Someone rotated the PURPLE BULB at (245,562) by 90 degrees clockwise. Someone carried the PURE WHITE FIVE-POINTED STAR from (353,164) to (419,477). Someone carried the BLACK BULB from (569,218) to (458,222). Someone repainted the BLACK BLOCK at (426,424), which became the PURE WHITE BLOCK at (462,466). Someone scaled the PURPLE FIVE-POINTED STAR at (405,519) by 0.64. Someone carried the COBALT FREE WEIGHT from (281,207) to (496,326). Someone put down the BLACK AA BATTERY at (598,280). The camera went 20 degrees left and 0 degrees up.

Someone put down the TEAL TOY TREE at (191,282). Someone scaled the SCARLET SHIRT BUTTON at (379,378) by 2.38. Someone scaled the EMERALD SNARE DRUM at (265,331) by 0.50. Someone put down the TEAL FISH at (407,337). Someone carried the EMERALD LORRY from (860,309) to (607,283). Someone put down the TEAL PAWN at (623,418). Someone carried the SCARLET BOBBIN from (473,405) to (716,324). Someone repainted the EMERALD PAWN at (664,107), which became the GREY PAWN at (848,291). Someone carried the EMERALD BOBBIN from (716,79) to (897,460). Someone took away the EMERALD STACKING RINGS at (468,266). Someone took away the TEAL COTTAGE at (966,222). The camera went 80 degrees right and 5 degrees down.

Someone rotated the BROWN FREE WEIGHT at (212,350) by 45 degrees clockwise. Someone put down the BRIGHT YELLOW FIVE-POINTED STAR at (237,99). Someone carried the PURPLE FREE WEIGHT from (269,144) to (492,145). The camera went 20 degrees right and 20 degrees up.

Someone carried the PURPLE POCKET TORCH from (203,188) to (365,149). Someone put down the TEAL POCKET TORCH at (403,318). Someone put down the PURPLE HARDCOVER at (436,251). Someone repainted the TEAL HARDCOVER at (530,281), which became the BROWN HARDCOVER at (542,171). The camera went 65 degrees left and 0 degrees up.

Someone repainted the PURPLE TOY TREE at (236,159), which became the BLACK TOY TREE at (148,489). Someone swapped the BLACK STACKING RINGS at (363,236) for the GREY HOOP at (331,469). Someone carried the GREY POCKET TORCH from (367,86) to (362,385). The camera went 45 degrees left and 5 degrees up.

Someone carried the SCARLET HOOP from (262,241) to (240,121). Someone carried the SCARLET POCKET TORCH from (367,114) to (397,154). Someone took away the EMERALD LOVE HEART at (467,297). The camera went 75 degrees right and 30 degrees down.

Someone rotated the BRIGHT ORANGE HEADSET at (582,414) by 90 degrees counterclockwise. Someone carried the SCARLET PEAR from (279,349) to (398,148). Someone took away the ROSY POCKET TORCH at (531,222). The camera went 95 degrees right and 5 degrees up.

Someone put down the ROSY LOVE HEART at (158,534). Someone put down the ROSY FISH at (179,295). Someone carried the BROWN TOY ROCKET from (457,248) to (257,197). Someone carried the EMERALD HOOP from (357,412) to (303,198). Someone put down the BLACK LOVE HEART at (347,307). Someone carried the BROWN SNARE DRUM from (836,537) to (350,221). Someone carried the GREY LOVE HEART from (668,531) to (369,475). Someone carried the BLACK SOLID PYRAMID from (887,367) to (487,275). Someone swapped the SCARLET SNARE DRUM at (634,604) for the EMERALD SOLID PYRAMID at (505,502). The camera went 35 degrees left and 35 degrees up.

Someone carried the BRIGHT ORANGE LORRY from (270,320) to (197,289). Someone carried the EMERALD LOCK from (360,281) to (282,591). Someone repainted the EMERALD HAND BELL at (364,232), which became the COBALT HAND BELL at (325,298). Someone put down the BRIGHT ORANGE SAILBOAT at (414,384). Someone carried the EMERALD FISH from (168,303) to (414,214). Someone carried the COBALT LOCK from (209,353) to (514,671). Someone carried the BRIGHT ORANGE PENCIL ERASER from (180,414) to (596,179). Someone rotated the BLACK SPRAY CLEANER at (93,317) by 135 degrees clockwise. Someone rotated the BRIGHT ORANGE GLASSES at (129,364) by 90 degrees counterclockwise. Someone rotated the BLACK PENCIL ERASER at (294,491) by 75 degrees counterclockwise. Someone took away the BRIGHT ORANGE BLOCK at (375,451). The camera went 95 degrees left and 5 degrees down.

REQUIRED WORK :: Reproduce the data exactly. Keep every line intact.

RESULT ::
Someone rotated the PURPLE BULB at (245,562) by 90 degrees clockwise. Someone carried the PURE WHITE FIVE-POINTED STAR from (353,164) to (419,477). Someone carried the BLACK BULB from (569,218) to (458,222). Someone repainted the BLACK BLOCK at (426,424), which became the PURE WHITE BLOCK at (462,466). Someone scaled the PURPLE FIVE-POINTED STAR at (405,519) by 0.64. Someone carried the COBALT FREE WEIGHT from (281,207) to (496,326). Someone put down the BLACK AA BATTERY at (598,280). The camera went 20 degrees left and 0 degrees up.

Someone put down the TEAL TOY TREE at (191,282). Someone scaled the SCARLET SHIRT BUTTON at (379,378) by 2.38. Someone scaled the EMERALD SNARE DRUM at (265,331) by 0.50. Someone put down the TEAL FISH at (407,337). Someone carried the EMERALD LORRY from (860,309) to (607,283). Someone put down the TEAL PAWN at (623,418). Someone carried the SCARLET BOBBIN from (473,405) to (716,324). Someone repainted the EMERALD PAWN at (664,107), which became the GREY PAWN at (848,291). Someone carried the EMERALD BOBBIN from (716,79) to (897,460). Someone took away the EMERALD STACKING RINGS at (468,266). Someone took away the TEAL COTTAGE at (966,222). The camera went 80 degrees right and 5 degrees down.

Someone rotated the BROWN FREE WEIGHT at (212,350) by 45 degrees clockwise. Someone put down the BRIGHT YELLOW FIVE-POINTED STAR at (237,99). Someone carried the PURPLE FREE WEIGHT from (269,144) to (492,145). The camera went 20 degrees right and 20 degrees up.

Someone carried the PURPLE POCKET TORCH from (203,188) to (365,149). Someone put down the TEAL POCKET TORCH at (403,318). Someone put down the PURPLE HARDCOVER at (436,251). Someone repainted the TEAL HARDCOVER at (530,281), which became the BROWN HARDCOVER at (542,171). The camera went 65 degrees left and 0 degrees up.

Someone repainted the PURPLE TOY TREE at (236,159), which became the BLACK TOY TREE at (148,489). Someone swapped the BLACK STACKING RINGS at (363,236) for the GREY HOOP at (331,469). Someone carried the GREY POCKET TORCH from (367,86) to (362,385). The camera went 45 degrees left and 5 degrees up.

Someone carried the SCARLET HOOP from (262,241) to (240,121). Someone carried the SCARLET POCKET TORCH from (367,114) to (397,154). Someone took away the EMERALD LOVE HEART at (467,297). The camera went 75 degrees right and 30 degrees down.

Someone rotated the BRIGHT ORANGE HEADSET at (582,414) by 90 degrees counterclockwise. Someone carried the SCARLET PEAR from (279,349) to (398,148). Someone took away the ROSY POCKET TORCH at (531,222). The camera went 95 degrees right and 5 degrees up.

Someone put down the ROSY LOVE HEART at (158,534). Someone put down the ROSY FISH at (179,295). Someone carried the BROWN TOY ROCKET from (457,248) to (257,197). Someone carried the EMERALD HOOP from (357,412) to (303,198). Someone put down the BLACK LOVE HEART at (347,307). Someone carried the BROWN SNARE DRUM from (836,537) to (350,221). Someone carried the GREY LOVE HEART from (668,531) to (369,475). Someone carried the BLACK SOLID PYRAMID from (887,367) to (487,275). Someone swapped the SCARLET SNARE DRUM at (634,604) for the EMERALD SOLID PYRAMID at (505,502). The camera went 35 degrees left and 35 degrees up.

Someone carried the BRIGHT ORANGE LORRY from (270,320) to (197,289). Someone carried the EMERALD LOCK from (360,281) to (282,591). Someone repainted the EMERALD HAND BELL at (364,232), which became the COBALT HAND BELL at (325,298). Someone put down the BRIGHT ORANGE SAILBOAT at (414,384). Someone carried the EMERALD FISH from (168,303) to (414,214). Someone carried the COBALT LOCK from (209,353) to (514,671). Someone carried the BRIGHT ORANGE PENCIL ERASER from (180,414) to (596,179). Someone rotated the BLACK SPRAY CLEANER at (93,317) by 135 degrees clockwise. Someone rotated the BRIGHT ORANGE GLASSES at (129,364) by 90 degrees counterclockwise. Someone rotated the BLACK PENCIL ERASER at (294,491) by 75 degrees counterclockwise. Someone took away the BRIGHT ORANGE BLOCK at (375,451). The camera went 95 degrees left and 5 degrees down.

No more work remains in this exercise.